◆ Exercise description:
Set down the listing below word for word, from its first line through the line containing "It is 36.55 inches.", with that line included, and go no further.

◆ The data:
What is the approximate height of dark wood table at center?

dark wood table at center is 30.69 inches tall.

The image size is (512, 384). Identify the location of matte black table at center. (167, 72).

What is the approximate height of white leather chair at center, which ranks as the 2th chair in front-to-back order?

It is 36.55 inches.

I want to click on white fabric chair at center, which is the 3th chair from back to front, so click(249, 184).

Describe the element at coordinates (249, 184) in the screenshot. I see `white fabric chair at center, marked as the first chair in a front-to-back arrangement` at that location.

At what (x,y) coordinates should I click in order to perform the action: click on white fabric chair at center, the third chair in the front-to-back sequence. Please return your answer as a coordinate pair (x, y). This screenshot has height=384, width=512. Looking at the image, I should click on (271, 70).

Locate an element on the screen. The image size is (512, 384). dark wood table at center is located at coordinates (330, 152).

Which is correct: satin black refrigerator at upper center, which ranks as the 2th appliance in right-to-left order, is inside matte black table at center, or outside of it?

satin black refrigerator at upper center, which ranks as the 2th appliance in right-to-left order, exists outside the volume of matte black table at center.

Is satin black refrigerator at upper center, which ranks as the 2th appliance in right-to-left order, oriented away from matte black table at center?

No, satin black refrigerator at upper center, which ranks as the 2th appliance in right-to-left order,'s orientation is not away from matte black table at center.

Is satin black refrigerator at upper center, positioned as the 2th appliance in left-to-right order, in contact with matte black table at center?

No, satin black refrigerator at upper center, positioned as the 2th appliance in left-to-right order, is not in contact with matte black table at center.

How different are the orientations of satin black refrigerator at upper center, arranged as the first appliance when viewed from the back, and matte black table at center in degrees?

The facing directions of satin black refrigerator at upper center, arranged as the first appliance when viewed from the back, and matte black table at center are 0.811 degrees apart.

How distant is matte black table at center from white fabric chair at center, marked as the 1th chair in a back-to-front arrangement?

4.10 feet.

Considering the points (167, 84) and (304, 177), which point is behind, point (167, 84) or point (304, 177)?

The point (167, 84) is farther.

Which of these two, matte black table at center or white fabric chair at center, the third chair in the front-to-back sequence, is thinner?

◆ Problem solution:
What is the approximate height of dark wood table at center?

dark wood table at center is 30.69 inches tall.

The image size is (512, 384). Identify the location of matte black table at center. (167, 72).

What is the approximate height of white leather chair at center, which ranks as the 2th chair in front-to-back order?

It is 36.55 inches.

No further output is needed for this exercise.